DATA SUPPLIED START

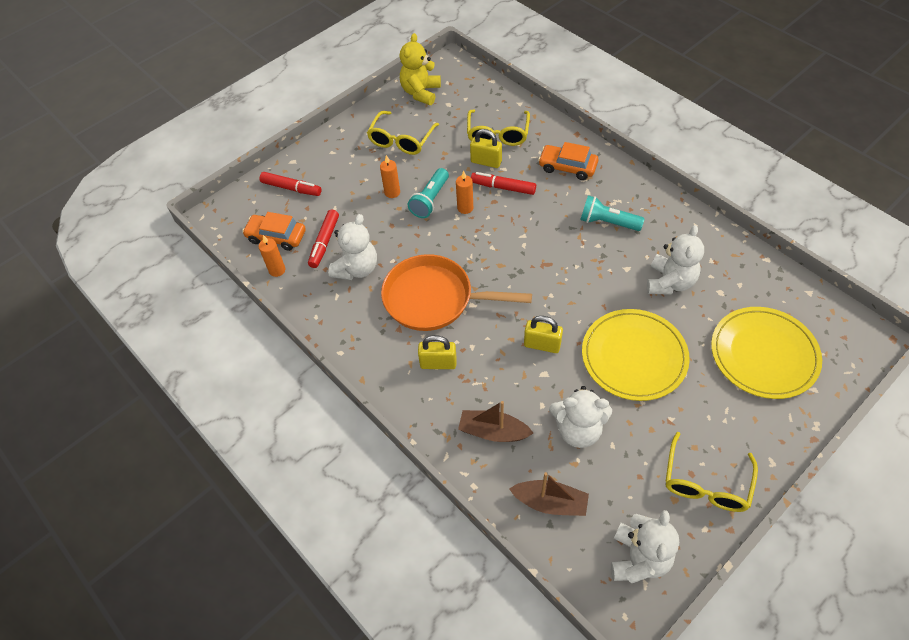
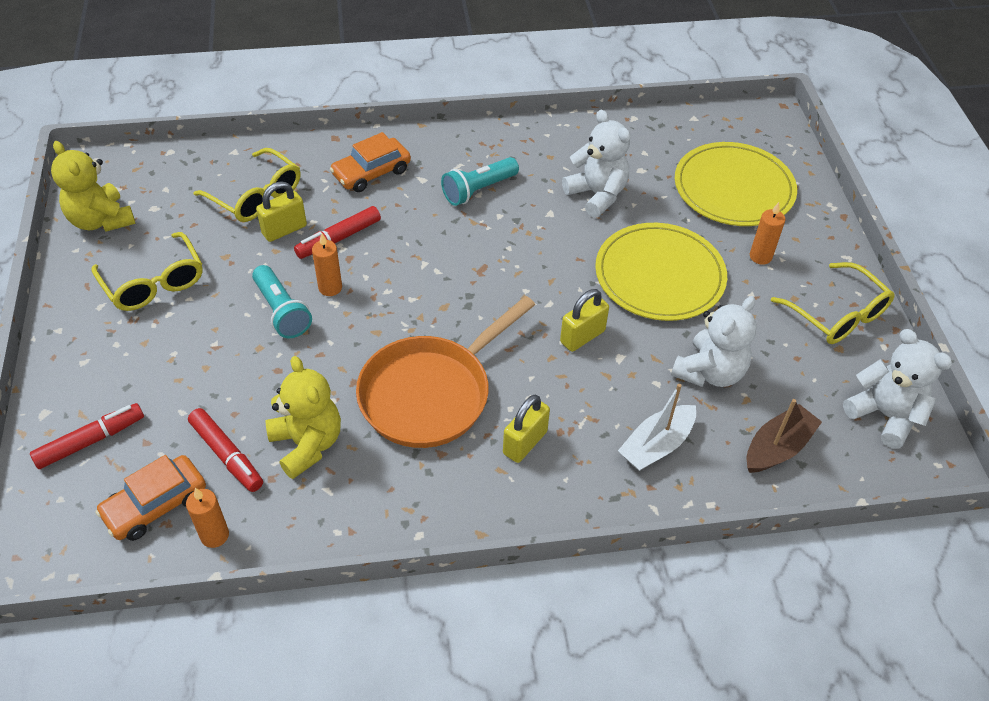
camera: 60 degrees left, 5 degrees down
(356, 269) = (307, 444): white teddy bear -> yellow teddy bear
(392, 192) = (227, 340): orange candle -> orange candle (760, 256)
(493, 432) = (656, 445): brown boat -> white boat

DATA SUPPLIED END
DATA SUPPLIED START

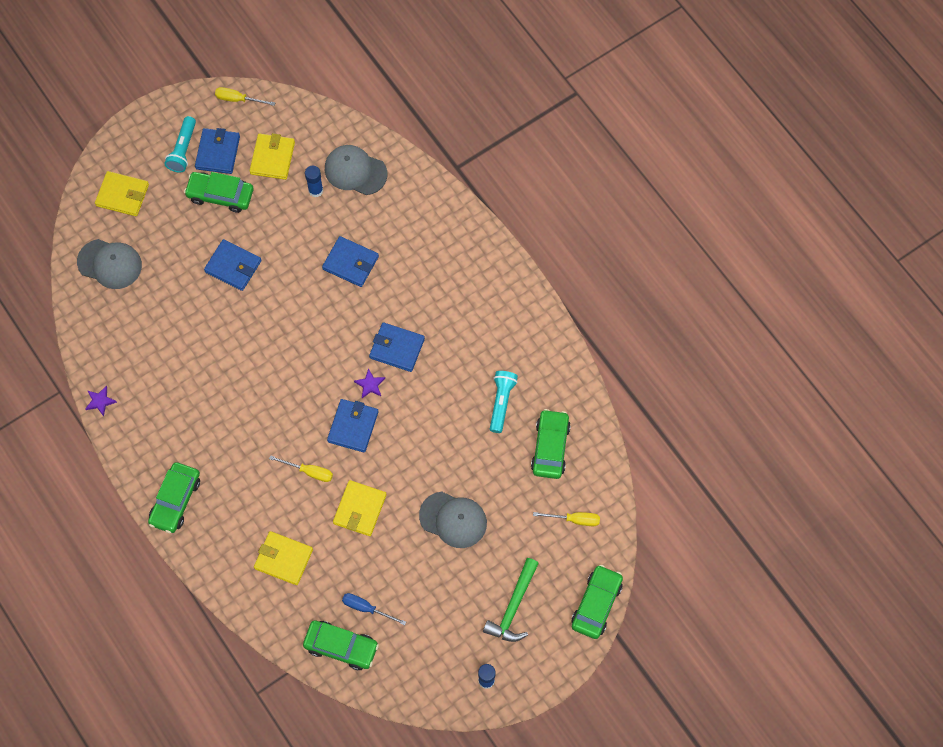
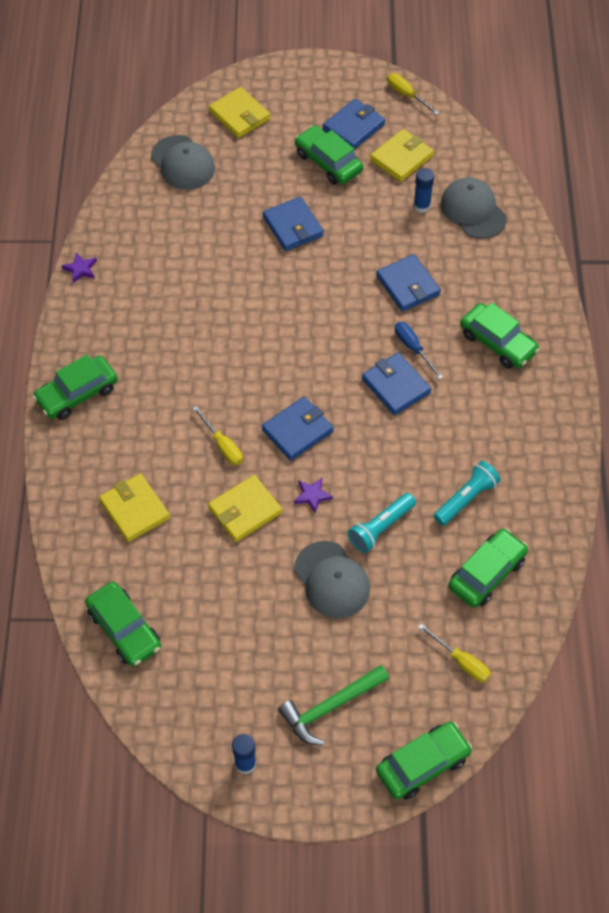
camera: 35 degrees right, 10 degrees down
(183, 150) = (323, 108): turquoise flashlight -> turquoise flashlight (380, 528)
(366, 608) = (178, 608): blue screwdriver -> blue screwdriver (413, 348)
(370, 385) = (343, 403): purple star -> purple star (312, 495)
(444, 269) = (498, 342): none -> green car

DATA SUPPLIED END

# EXERCISE DETAILS
From the listing, count how many lines contain the string "down", and answer with the number by itself.

# OUTPUT FOR THIS TASK
2